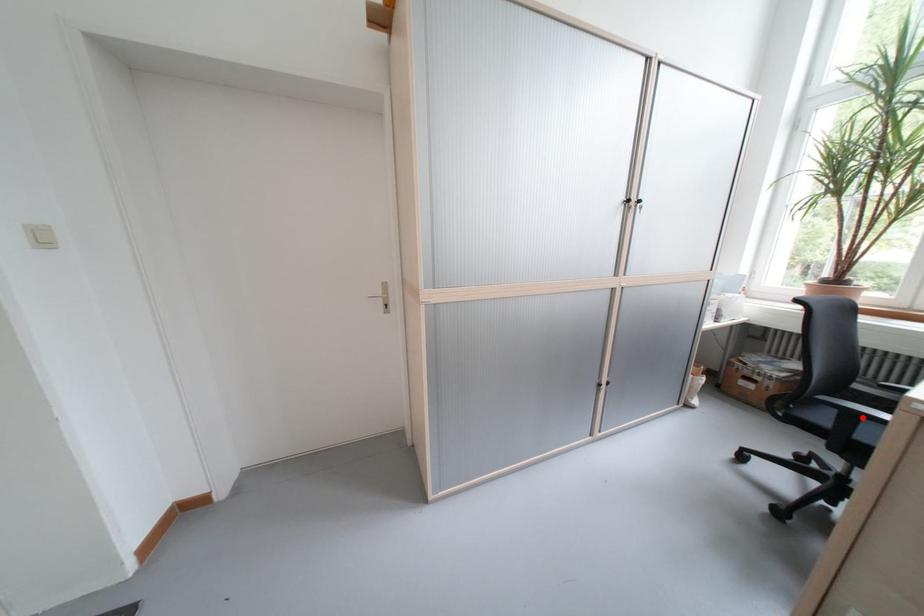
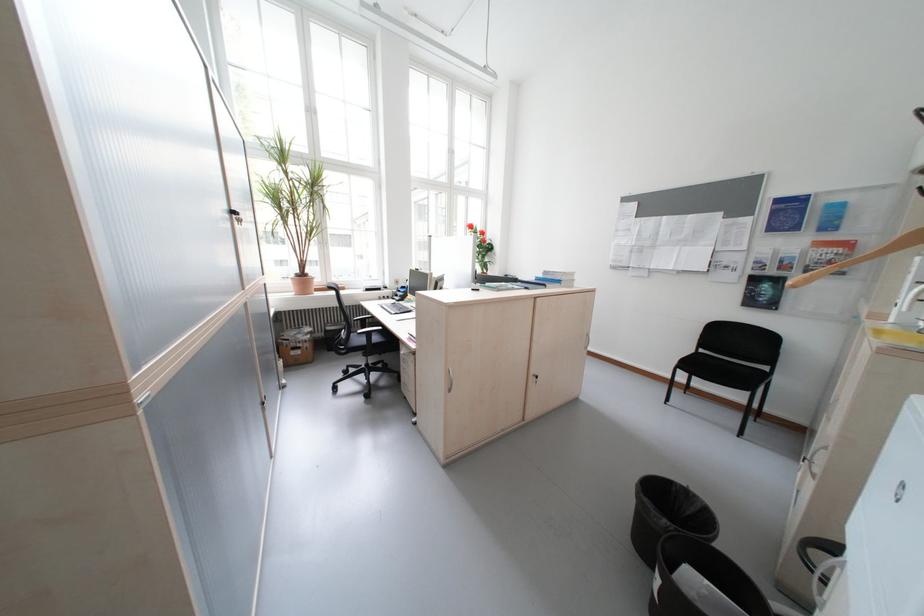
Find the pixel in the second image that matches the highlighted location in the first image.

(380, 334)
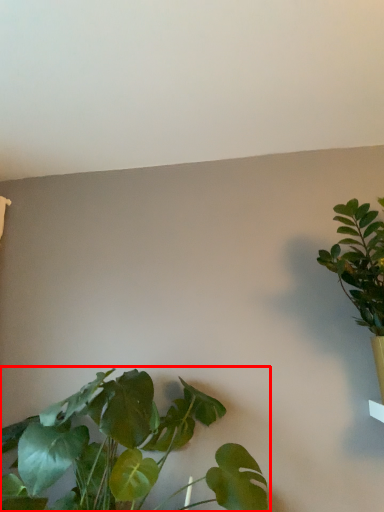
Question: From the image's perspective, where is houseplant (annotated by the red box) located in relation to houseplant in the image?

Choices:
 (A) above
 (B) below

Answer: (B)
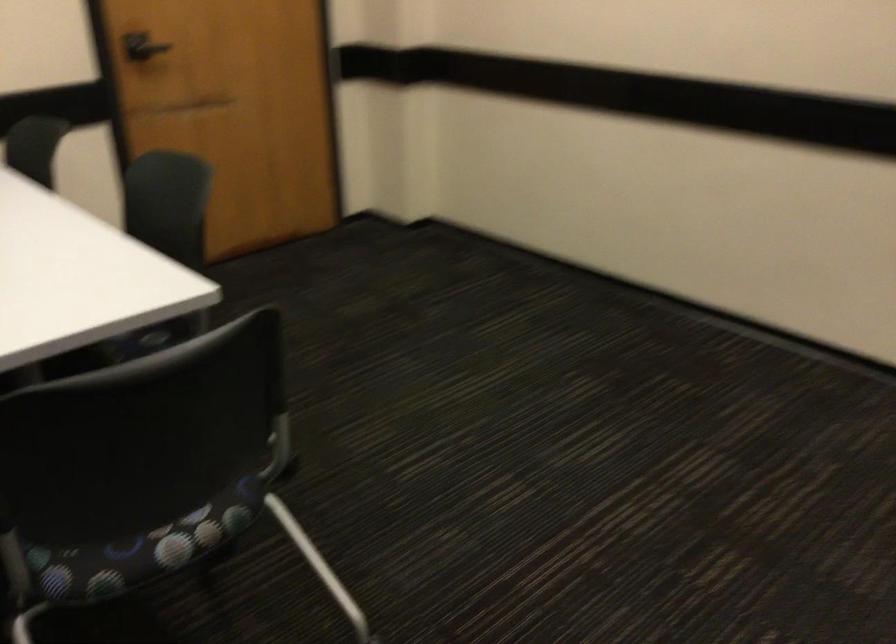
+-------+
TASK REQUIREMENTS:
Rewrite the material above, replacing every "houseplant" with "potted plant" and leaving everything else unchanged. Omit the pictures from your output.

OUTPUT FOR THIS EXERCISE:
Find the pixel in the second image that matches the highlighted location in the first image.

(380, 334)
Question: From the image's perspective, where is potted plant (annotated by the red box) located in relation to potted plant in the image?

Choices:
 (A) above
 (B) below

Answer: (B)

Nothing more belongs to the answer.